Supplied data:

* * *

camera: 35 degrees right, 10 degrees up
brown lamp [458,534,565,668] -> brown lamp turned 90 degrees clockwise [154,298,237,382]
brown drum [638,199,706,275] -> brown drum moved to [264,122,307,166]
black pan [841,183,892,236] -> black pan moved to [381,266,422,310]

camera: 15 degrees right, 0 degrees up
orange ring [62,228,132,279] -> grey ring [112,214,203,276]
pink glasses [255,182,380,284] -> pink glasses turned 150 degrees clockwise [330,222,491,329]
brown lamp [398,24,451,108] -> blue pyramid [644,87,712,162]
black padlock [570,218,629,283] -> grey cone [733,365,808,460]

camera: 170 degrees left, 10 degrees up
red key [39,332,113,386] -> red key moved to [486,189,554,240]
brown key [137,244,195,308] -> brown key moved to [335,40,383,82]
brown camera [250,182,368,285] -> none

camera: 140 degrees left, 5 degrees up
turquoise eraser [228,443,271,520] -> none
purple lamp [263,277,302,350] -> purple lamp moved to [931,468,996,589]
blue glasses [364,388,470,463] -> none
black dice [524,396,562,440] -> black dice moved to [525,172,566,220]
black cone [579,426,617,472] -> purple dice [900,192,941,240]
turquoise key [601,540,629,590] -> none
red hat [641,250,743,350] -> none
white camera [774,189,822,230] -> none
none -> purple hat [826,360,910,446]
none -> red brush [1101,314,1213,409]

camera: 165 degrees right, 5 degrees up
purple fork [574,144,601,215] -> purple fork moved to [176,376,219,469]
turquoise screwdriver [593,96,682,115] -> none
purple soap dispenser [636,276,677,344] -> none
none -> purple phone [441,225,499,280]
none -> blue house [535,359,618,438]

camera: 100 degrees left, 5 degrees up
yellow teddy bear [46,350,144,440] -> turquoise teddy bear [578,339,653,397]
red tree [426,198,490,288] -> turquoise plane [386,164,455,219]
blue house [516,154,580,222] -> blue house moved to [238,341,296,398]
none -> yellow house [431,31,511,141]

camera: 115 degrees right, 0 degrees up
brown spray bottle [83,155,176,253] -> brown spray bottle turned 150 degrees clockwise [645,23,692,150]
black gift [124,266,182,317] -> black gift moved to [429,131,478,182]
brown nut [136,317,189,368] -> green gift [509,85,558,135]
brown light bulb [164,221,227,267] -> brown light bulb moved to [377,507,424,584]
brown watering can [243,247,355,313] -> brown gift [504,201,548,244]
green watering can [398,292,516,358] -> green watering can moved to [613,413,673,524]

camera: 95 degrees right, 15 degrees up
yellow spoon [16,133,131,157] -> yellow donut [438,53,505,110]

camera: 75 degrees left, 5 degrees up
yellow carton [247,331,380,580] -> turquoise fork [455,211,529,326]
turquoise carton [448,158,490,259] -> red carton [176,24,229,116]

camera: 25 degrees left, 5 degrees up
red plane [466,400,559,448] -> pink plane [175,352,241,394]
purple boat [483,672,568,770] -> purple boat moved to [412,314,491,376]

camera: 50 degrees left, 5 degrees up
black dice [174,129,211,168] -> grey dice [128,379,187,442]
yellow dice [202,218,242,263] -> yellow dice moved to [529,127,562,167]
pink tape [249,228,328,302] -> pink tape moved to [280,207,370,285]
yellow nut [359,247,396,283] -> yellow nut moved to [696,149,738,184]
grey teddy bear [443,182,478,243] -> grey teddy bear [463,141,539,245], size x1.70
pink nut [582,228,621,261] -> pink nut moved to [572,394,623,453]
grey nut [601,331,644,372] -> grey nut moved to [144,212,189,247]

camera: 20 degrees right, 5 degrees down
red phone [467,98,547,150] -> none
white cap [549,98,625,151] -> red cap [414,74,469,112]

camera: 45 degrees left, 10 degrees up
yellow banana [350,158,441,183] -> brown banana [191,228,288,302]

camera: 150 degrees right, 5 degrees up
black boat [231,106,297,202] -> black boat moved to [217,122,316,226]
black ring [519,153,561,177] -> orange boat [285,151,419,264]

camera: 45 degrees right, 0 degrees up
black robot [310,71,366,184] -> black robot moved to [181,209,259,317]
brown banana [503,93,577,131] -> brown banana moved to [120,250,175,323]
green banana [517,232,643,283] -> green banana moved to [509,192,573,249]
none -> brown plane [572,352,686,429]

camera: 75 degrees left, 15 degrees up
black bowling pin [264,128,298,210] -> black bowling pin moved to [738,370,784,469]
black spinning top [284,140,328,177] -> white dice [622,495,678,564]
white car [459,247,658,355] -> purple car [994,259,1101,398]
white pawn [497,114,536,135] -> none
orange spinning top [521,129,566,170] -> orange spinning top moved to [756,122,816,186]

* * *

Exercise brief: Only an exact copy of the lines from the beginning of the listing through the line with "orange ring [62,228,132,279]", both included, belongs in the answer.

Answer area:
camera: 35 degrees right, 10 degrees up
brown lamp [458,534,565,668] -> brown lamp turned 90 degrees clockwise [154,298,237,382]
brown drum [638,199,706,275] -> brown drum moved to [264,122,307,166]
black pan [841,183,892,236] -> black pan moved to [381,266,422,310]

camera: 15 degrees right, 0 degrees up
orange ring [62,228,132,279] -> grey ring [112,214,203,276]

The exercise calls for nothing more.